### [What you will do]
Using the material that follows, output exactly the lines from the one containing "D104: diode BAV21" through the one containing "R106: 3.3k (n4, n16) -> 3.3k (U103/in+, n16)", with both ends kept.

### [Supplied material]
══════════════════════════════
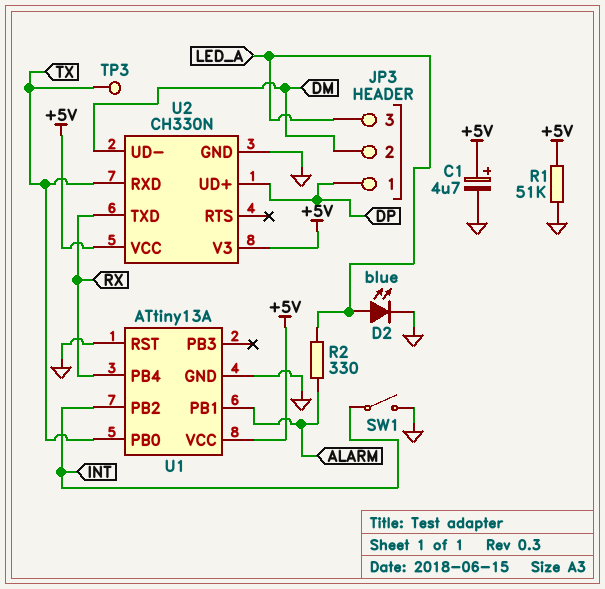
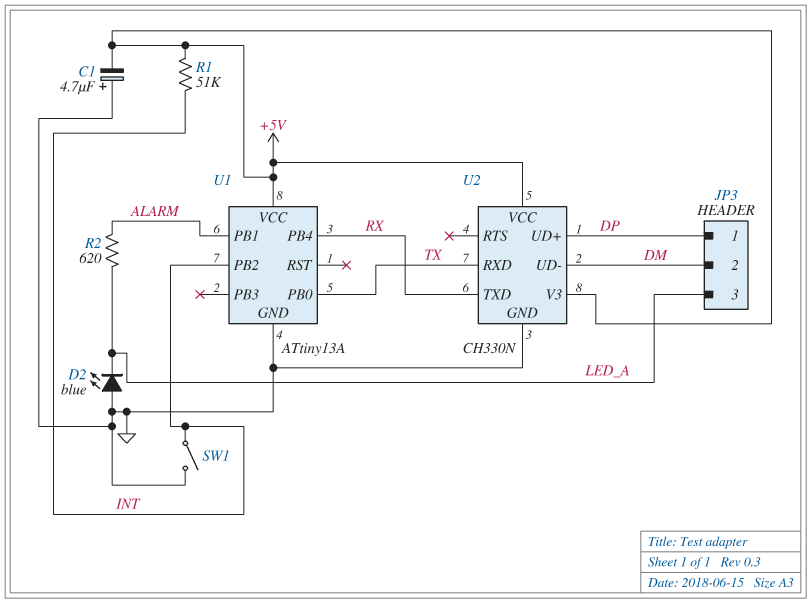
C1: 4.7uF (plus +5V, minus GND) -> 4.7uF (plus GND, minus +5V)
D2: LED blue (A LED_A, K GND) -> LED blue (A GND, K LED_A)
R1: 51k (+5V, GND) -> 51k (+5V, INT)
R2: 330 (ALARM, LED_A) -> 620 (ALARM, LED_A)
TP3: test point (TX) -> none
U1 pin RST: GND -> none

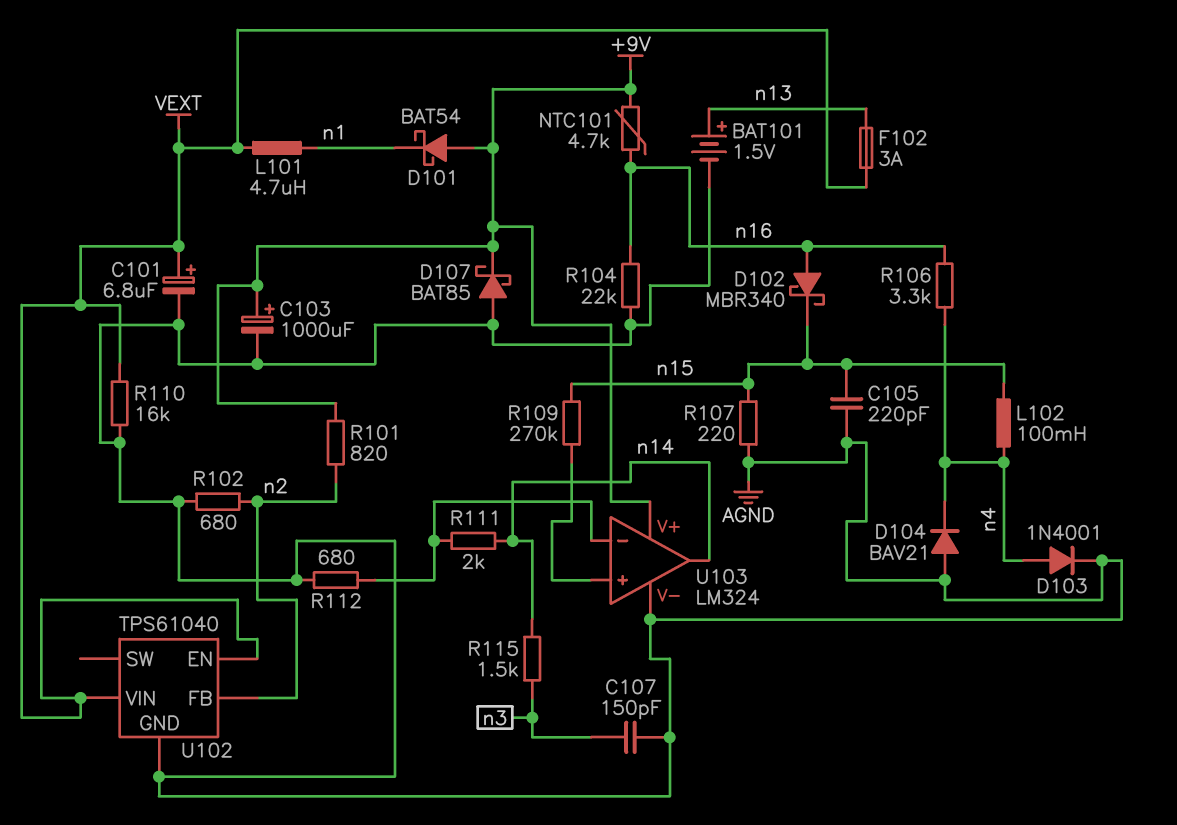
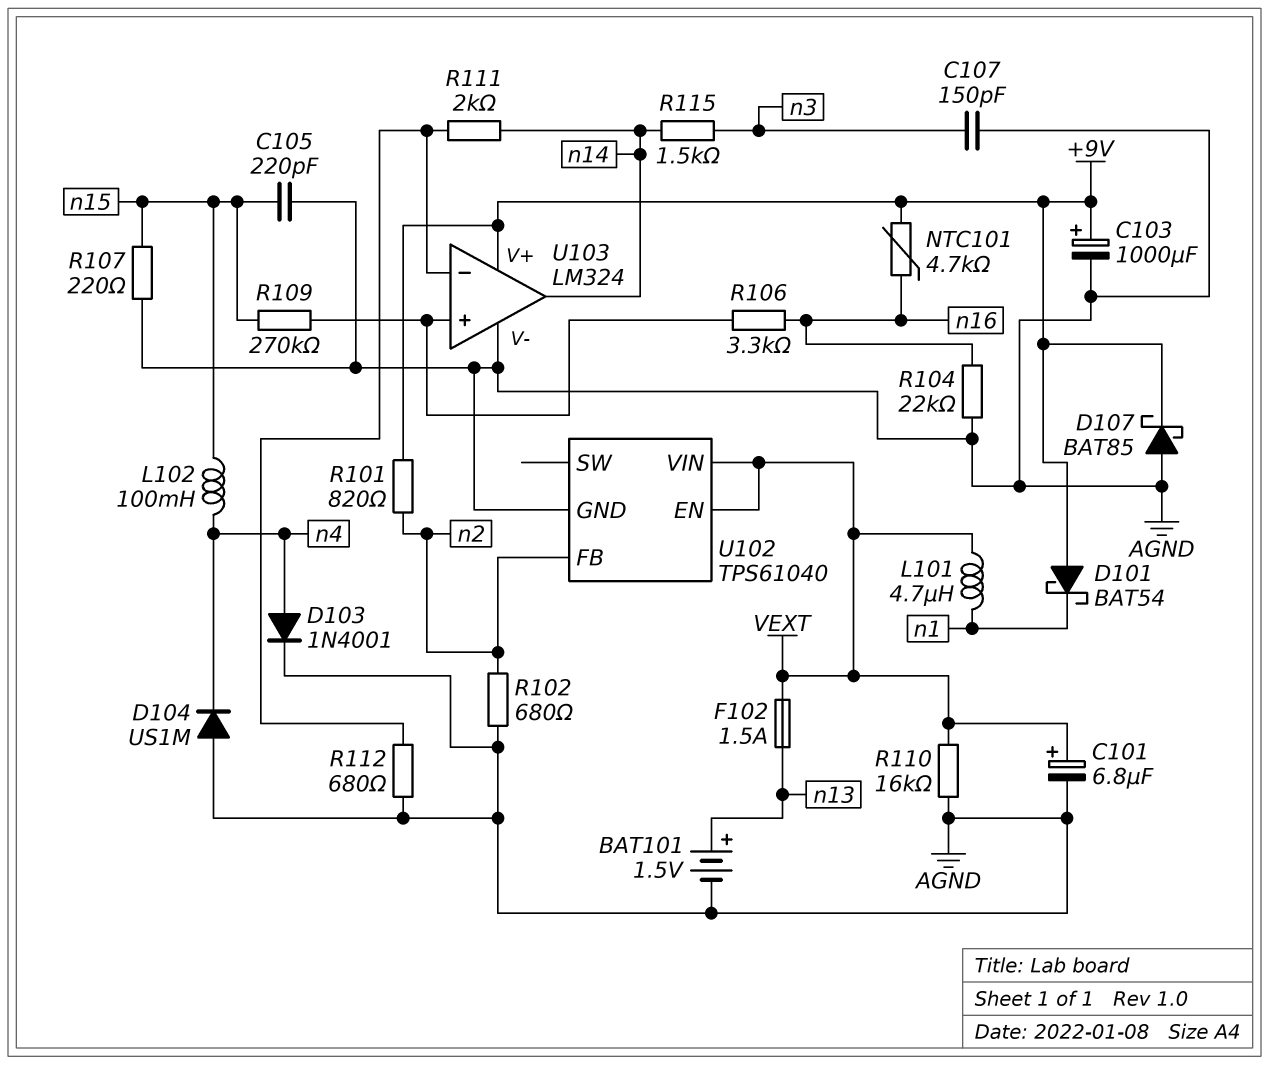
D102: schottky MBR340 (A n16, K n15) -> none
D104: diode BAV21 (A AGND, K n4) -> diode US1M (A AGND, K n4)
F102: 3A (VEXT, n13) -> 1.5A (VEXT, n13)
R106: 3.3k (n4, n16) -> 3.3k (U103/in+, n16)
══════════════════════════════
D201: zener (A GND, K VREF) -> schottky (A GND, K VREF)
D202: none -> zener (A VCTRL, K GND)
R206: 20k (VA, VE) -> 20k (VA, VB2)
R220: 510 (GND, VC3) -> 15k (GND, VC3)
══════════════════════════════
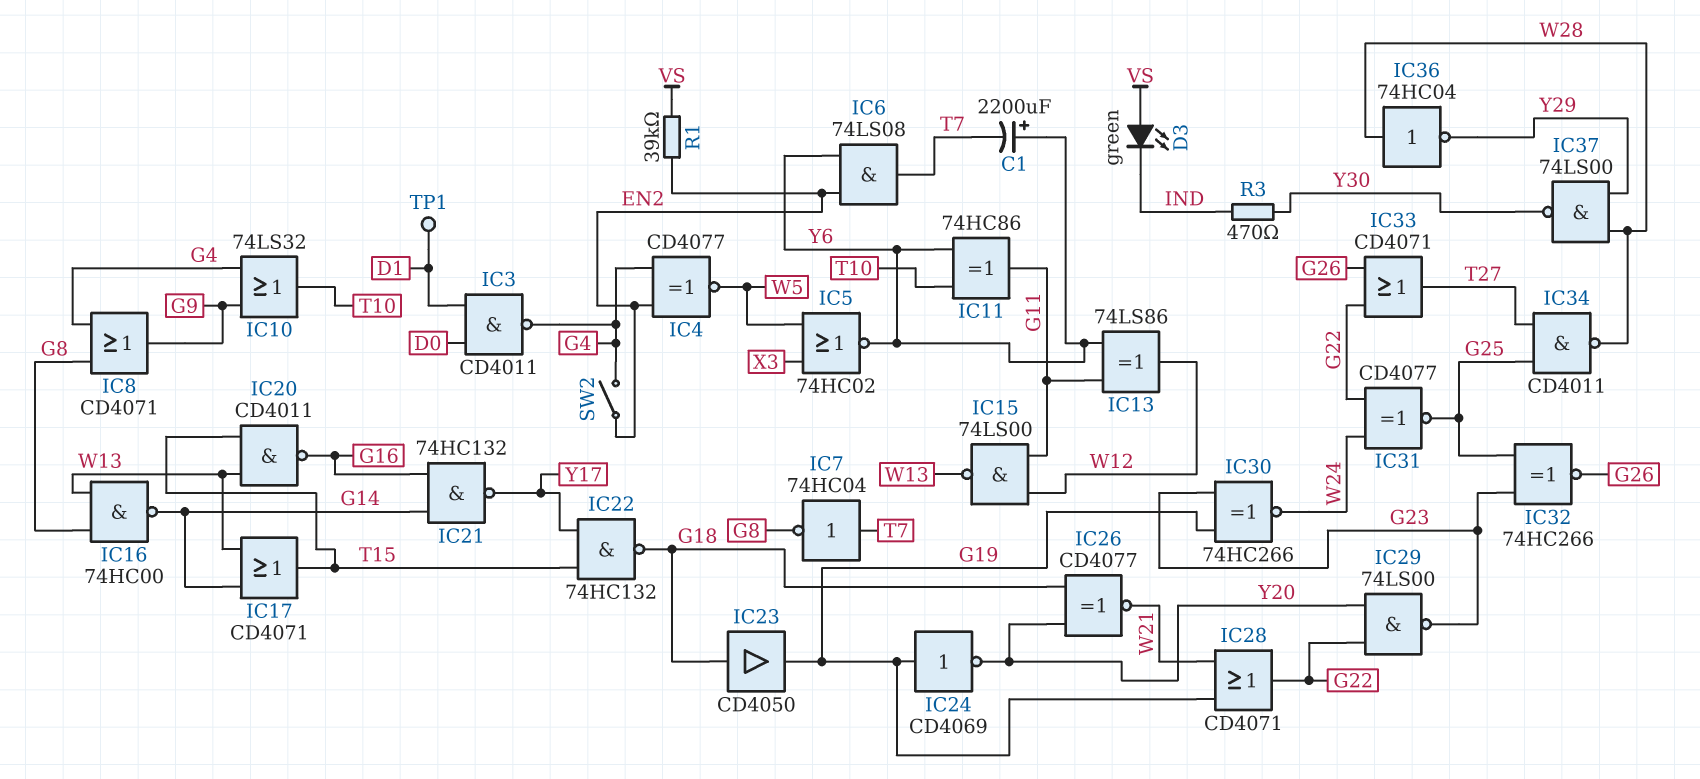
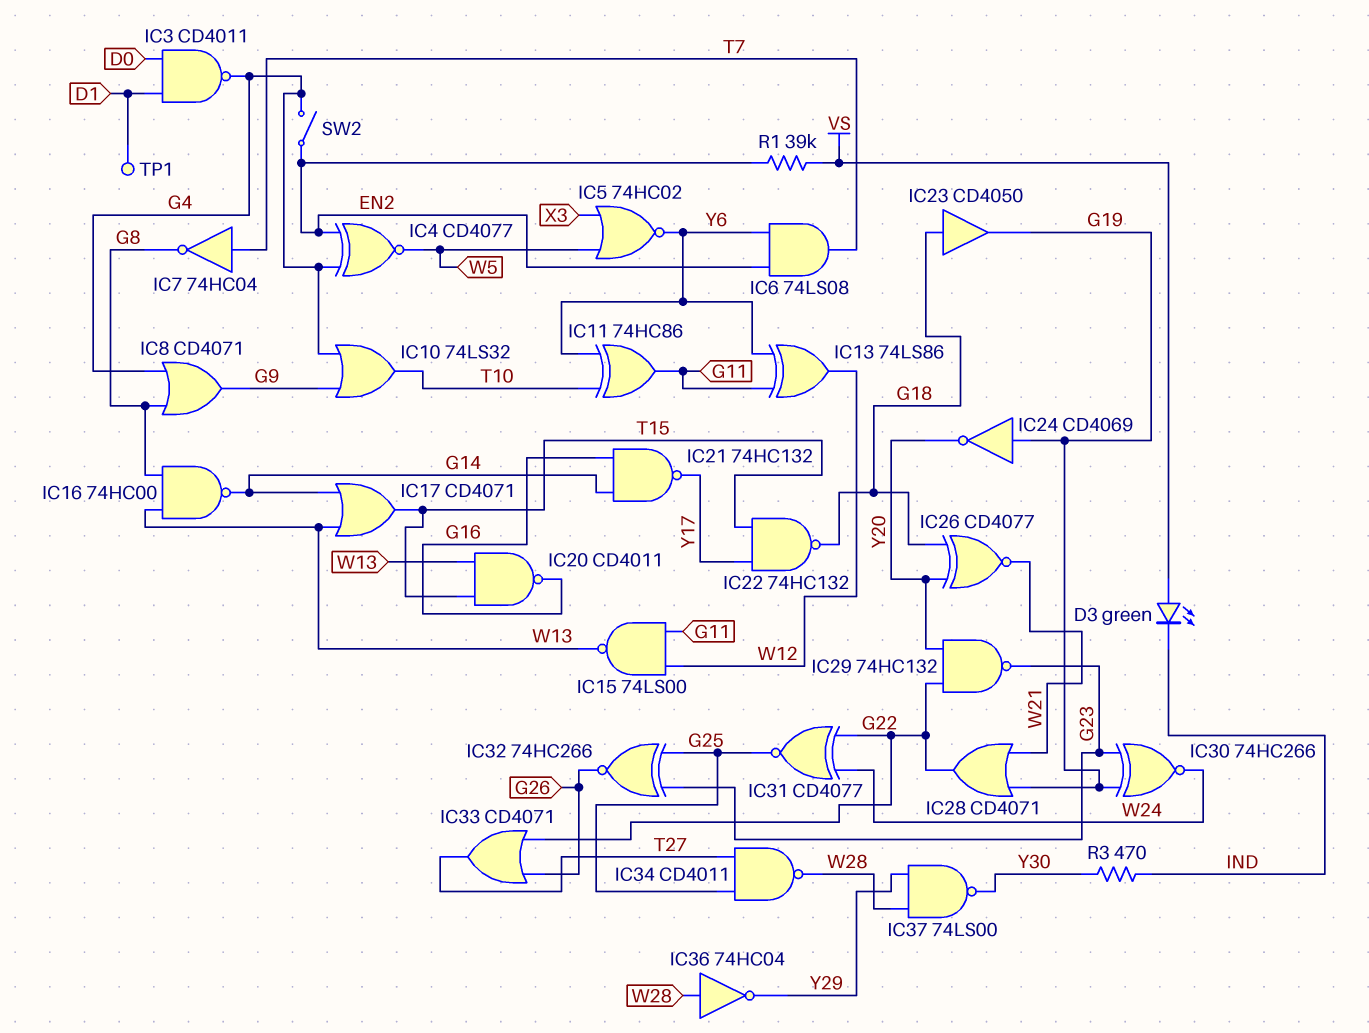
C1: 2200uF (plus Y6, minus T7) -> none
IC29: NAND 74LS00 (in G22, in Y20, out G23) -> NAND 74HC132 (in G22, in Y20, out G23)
══════════════════════════════
### [Exercise answer]
D104: diode BAV21 (A AGND, K n4) -> diode US1M (A AGND, K n4)
F102: 3A (VEXT, n13) -> 1.5A (VEXT, n13)
R106: 3.3k (n4, n16) -> 3.3k (U103/in+, n16)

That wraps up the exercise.